__WORK ORDER__
Please repeat exactly the lines below from the one containing "black cake: 3 -> 2" down to the one containing "red mug: 2 -> 3", both included, and nothing else.

::: RECORDS SUPPLIED :::

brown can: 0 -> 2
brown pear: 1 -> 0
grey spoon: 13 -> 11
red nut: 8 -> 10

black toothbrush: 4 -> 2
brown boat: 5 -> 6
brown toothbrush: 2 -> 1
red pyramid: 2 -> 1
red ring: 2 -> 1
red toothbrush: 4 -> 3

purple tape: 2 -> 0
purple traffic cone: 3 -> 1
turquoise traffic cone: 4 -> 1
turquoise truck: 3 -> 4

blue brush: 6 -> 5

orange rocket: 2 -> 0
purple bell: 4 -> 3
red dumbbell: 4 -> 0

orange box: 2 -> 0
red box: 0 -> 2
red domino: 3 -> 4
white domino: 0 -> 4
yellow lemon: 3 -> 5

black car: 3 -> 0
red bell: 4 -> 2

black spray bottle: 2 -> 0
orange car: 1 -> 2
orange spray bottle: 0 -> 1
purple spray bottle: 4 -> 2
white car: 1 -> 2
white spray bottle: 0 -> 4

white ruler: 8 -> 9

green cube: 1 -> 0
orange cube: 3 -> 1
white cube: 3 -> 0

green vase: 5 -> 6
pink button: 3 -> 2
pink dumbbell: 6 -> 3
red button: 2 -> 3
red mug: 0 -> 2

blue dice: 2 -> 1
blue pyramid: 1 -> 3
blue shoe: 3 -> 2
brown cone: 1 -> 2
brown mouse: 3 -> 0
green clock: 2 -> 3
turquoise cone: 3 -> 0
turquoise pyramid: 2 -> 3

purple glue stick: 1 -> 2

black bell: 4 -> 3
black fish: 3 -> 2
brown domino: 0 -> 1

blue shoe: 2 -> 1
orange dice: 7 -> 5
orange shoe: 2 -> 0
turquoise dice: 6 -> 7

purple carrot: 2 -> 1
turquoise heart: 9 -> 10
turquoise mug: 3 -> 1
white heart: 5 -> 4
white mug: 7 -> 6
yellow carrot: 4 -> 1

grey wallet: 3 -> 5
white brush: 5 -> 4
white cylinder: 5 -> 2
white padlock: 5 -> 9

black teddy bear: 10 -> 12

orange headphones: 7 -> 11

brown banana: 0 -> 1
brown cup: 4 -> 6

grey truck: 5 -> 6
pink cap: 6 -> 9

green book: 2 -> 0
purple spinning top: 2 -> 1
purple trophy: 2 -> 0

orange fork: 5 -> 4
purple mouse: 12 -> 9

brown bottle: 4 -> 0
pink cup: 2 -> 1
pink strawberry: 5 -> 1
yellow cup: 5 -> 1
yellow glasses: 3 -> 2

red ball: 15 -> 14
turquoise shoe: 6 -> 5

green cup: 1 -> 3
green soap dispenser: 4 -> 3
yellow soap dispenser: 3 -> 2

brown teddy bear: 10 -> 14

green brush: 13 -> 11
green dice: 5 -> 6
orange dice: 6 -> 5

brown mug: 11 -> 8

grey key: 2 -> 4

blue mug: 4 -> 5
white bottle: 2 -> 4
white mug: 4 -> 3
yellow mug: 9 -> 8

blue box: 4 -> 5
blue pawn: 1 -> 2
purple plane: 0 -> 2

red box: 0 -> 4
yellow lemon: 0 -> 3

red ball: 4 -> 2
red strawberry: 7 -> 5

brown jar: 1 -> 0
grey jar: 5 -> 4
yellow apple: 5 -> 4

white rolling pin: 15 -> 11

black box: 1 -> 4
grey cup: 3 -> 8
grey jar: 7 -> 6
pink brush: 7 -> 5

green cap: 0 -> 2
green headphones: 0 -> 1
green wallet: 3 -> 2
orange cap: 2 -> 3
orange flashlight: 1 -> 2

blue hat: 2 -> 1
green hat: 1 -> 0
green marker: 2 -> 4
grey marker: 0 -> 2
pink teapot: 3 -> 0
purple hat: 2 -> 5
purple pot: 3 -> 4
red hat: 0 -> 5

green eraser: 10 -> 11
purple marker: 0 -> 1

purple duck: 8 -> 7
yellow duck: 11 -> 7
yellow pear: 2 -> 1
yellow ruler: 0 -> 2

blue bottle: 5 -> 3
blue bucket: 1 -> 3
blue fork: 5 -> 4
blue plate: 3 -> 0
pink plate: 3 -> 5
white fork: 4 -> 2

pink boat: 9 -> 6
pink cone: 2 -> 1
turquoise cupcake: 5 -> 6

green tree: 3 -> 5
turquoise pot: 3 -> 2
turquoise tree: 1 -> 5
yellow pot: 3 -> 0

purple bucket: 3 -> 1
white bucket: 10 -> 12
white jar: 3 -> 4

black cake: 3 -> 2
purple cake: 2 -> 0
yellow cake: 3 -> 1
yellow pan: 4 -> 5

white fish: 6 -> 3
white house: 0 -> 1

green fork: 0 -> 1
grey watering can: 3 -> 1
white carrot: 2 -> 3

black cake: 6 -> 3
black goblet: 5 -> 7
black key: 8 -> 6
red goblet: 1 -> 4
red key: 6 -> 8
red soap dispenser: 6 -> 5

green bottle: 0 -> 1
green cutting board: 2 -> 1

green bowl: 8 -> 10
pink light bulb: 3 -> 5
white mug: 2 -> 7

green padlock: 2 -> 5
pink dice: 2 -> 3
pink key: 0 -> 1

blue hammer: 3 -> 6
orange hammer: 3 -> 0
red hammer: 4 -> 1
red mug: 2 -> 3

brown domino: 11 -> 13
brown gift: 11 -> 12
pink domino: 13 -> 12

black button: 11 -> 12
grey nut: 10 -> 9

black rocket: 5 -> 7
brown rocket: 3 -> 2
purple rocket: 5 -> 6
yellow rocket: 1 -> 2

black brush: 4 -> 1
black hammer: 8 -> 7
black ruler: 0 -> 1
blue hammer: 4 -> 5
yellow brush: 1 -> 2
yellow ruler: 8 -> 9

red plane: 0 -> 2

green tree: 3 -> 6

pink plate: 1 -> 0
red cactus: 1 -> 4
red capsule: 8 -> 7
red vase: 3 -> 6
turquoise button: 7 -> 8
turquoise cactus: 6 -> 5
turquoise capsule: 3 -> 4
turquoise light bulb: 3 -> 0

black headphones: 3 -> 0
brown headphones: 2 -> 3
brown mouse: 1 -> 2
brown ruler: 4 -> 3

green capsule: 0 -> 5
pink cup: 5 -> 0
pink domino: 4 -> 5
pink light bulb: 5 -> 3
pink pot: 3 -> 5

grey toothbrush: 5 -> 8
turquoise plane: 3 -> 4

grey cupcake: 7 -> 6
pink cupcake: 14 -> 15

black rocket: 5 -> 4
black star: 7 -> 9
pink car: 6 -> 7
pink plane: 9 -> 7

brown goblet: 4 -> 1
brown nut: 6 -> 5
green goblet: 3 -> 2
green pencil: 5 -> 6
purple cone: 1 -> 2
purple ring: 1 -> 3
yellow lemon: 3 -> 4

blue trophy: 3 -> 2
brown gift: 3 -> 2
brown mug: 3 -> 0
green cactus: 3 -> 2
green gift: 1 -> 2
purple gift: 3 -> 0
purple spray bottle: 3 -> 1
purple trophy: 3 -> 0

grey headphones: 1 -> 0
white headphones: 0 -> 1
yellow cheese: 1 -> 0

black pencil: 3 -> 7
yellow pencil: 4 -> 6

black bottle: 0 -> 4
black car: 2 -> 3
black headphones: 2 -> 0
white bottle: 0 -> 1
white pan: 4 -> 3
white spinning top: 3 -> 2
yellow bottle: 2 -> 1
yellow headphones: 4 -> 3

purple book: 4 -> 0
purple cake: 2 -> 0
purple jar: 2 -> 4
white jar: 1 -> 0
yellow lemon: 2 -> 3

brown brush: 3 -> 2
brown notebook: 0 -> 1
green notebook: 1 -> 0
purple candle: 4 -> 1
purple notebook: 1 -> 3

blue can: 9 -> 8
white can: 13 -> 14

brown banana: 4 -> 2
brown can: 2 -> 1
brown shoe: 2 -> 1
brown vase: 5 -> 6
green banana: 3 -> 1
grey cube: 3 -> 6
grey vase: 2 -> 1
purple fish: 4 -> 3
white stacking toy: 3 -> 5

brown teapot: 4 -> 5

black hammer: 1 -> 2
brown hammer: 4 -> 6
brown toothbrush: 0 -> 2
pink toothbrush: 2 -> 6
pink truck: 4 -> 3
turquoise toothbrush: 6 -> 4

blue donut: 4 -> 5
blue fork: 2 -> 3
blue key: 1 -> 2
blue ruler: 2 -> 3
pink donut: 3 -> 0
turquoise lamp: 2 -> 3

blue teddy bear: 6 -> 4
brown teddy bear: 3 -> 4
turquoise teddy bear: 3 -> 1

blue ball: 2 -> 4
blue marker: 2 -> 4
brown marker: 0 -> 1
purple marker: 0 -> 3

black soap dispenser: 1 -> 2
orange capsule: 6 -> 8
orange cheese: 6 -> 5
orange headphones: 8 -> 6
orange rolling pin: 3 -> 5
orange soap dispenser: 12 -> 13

:::

__EXERCISE RESPONSE__
black cake: 3 -> 2
purple cake: 2 -> 0
yellow cake: 3 -> 1
yellow pan: 4 -> 5

white fish: 6 -> 3
white house: 0 -> 1

green fork: 0 -> 1
grey watering can: 3 -> 1
white carrot: 2 -> 3

black cake: 6 -> 3
black goblet: 5 -> 7
black key: 8 -> 6
red goblet: 1 -> 4
red key: 6 -> 8
red soap dispenser: 6 -> 5

green bottle: 0 -> 1
green cutting board: 2 -> 1

green bowl: 8 -> 10
pink light bulb: 3 -> 5
white mug: 2 -> 7

green padlock: 2 -> 5
pink dice: 2 -> 3
pink key: 0 -> 1

blue hammer: 3 -> 6
orange hammer: 3 -> 0
red hammer: 4 -> 1
red mug: 2 -> 3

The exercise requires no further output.